▶ _DIRECTIONS FOR THIS TASK_:
Which lines in the data below contain the string "different"? Pick out and copy each of them, treating uppercase and lowercase as distinct.

*** GIVEN RECORDS

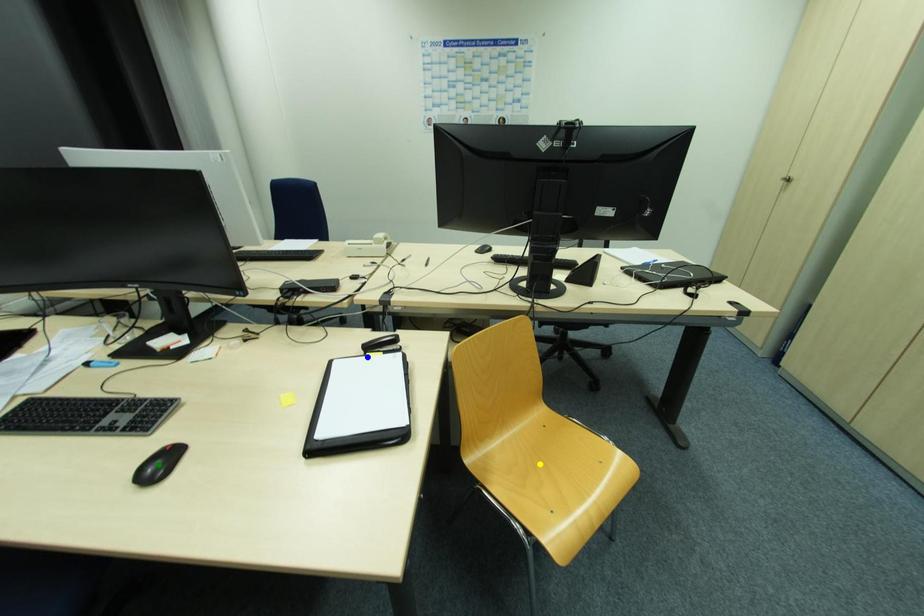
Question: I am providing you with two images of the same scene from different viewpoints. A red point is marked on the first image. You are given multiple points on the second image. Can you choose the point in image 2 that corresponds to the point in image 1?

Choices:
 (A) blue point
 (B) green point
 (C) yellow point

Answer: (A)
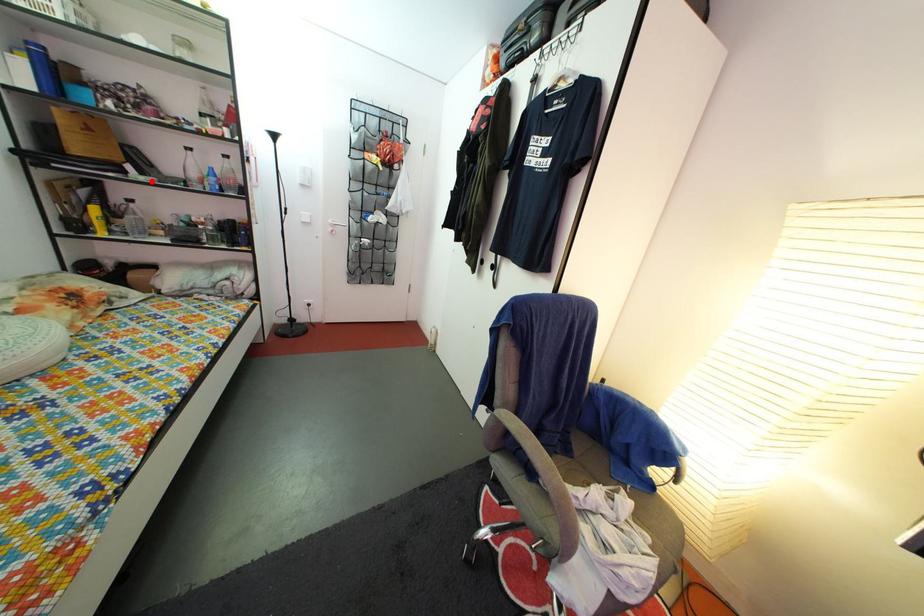
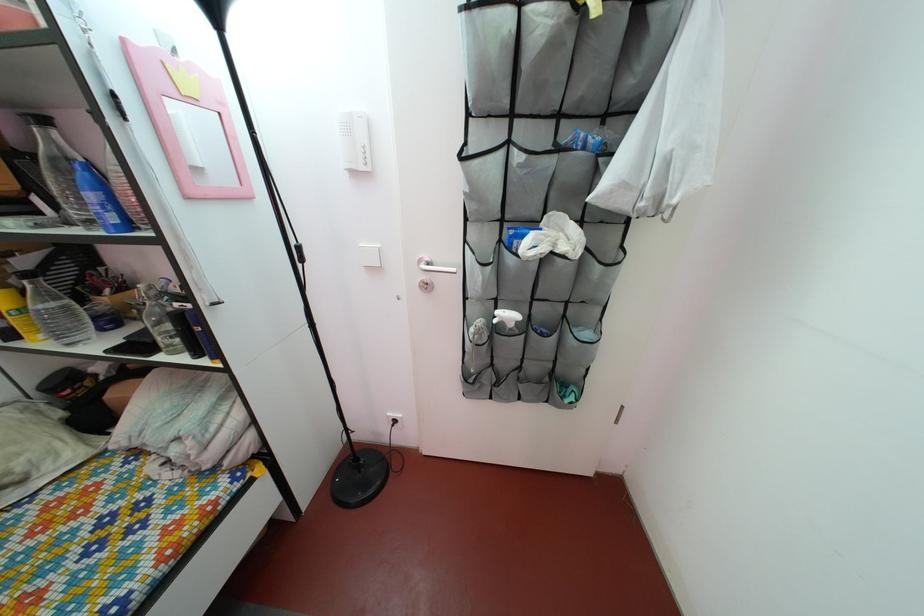
Locate, in the second image, the point that corresponds to the highlighted location in the first image.

(68, 217)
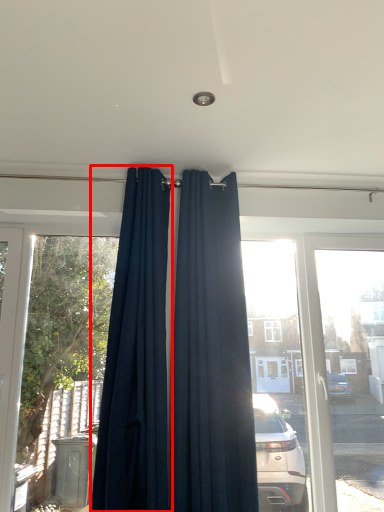
Question: Where is curtain (annotated by the red box) located in relation to curtain in the image?

Choices:
 (A) left
 (B) right

Answer: (A)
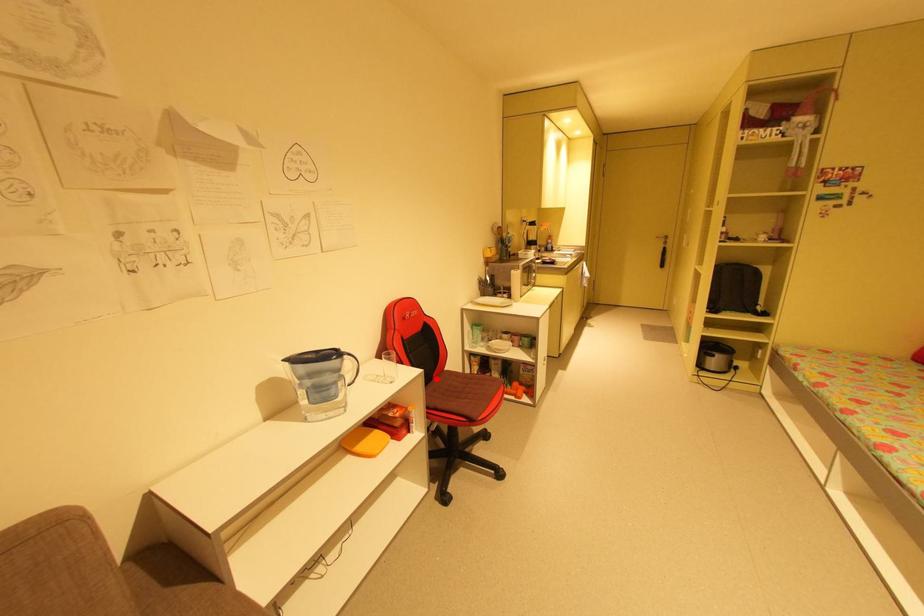
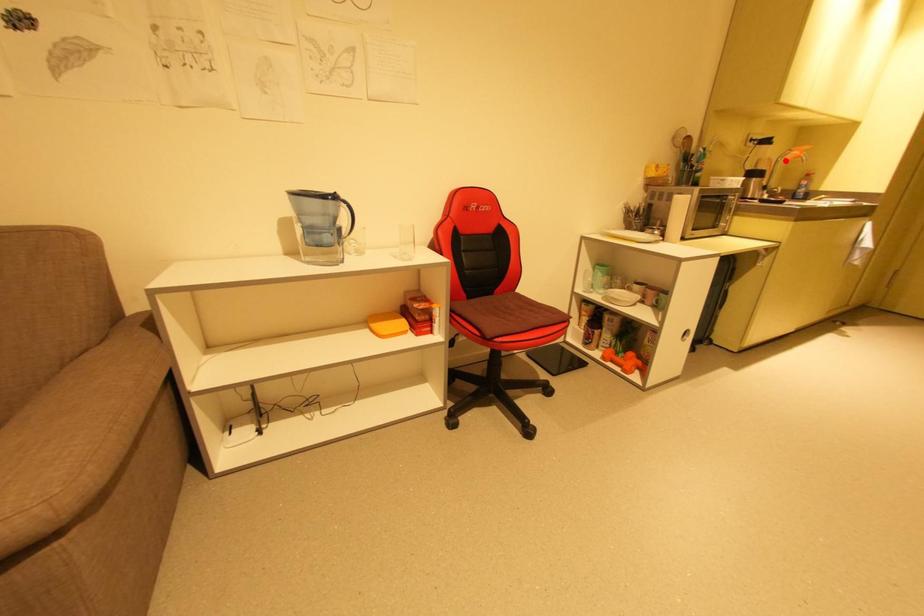
I am providing you with two images of the same scene from different viewpoints. A red point is marked on the first image and another point is marked on the second image. Does the point marked in image1 correspond to the same location as the one in image2?

No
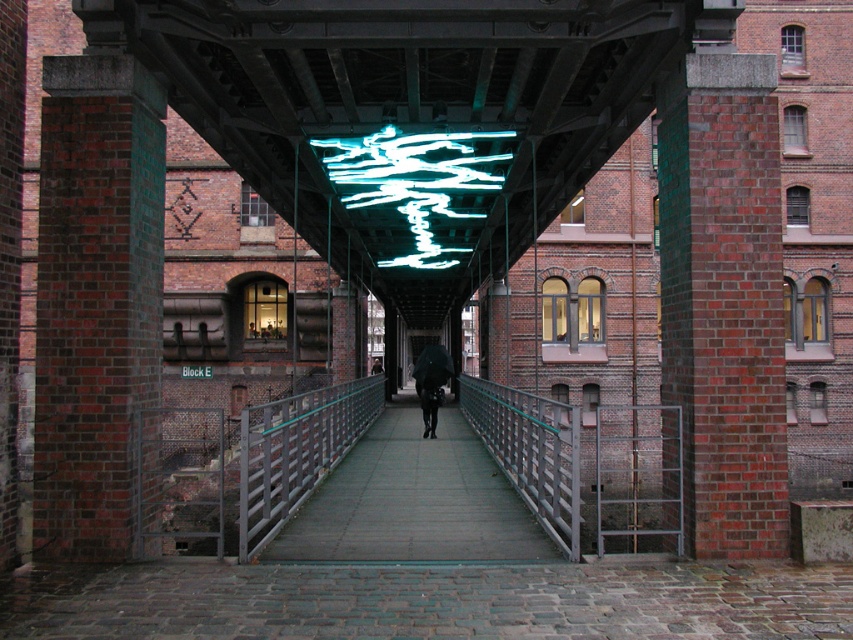
Who is lower down, smooth concrete walkway at center or neon green glass at center?

smooth concrete walkway at center is below.

Is smooth concrete walkway at center to the left of neon green glass at center from the viewer's perspective?

No, smooth concrete walkway at center is not to the left of neon green glass at center.

Where is `smooth concrete walkway at center`? This screenshot has width=853, height=640. smooth concrete walkway at center is located at coordinates (496, 451).

Image resolution: width=853 pixels, height=640 pixels. Find the location of `smooth concrete walkway at center`. smooth concrete walkway at center is located at coordinates (496, 451).

Does translucent glass ceiling at center appear under neon green glass at center?

Indeed, translucent glass ceiling at center is positioned under neon green glass at center.

Does translucent glass ceiling at center have a larger size compared to neon green glass at center?

Yes.

Find the location of a particular element. translucent glass ceiling at center is located at coordinates (412, 115).

In the scene shown: Does translucent glass ceiling at center have a lesser width compared to smooth concrete walkway at center?

Yes.

Between point (442, 35) and point (483, 467), which one is positioned in front?

Point (442, 35)

Find the location of `translucent glass ceiling at center`. translucent glass ceiling at center is located at coordinates (412, 115).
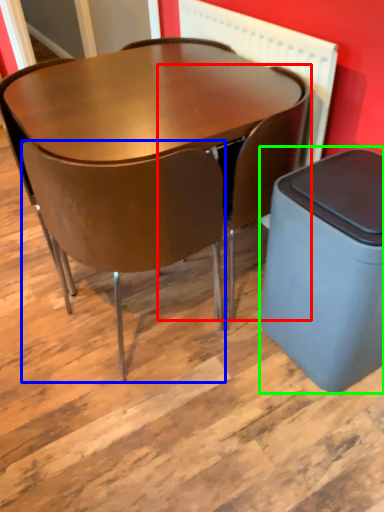
Question: Estimate the real-world distances between objects in this image. Which object is farther from chair (highlighted by a red box), chair (highlighted by a blue box) or waste container (highlighted by a green box)?

Choices:
 (A) chair
 (B) waste container

Answer: (A)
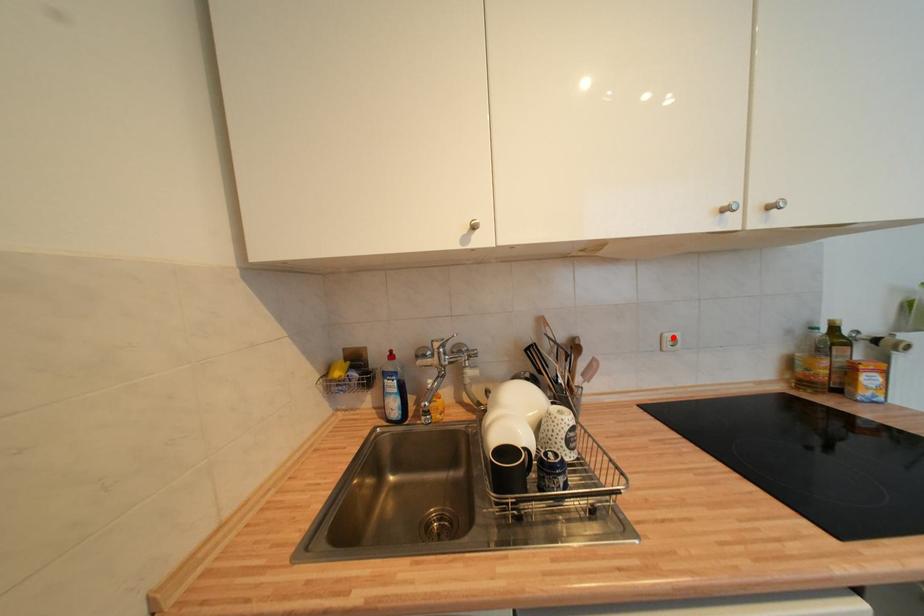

******

▶ _SOLVED EXERCISE_:
Question: I am providing you with two images of the same scene from different viewpoints. A red point is marked on the first image. You are given multiple points on the second image. Can you choose the point in image 2 that corresponds to the point in image 1?
I am providing you with two images of the same scene from different viewpoints. A red point is marked on the first image and another point is marked on the second image. Does the point marked in image1 correspond to the same location as the one in image2?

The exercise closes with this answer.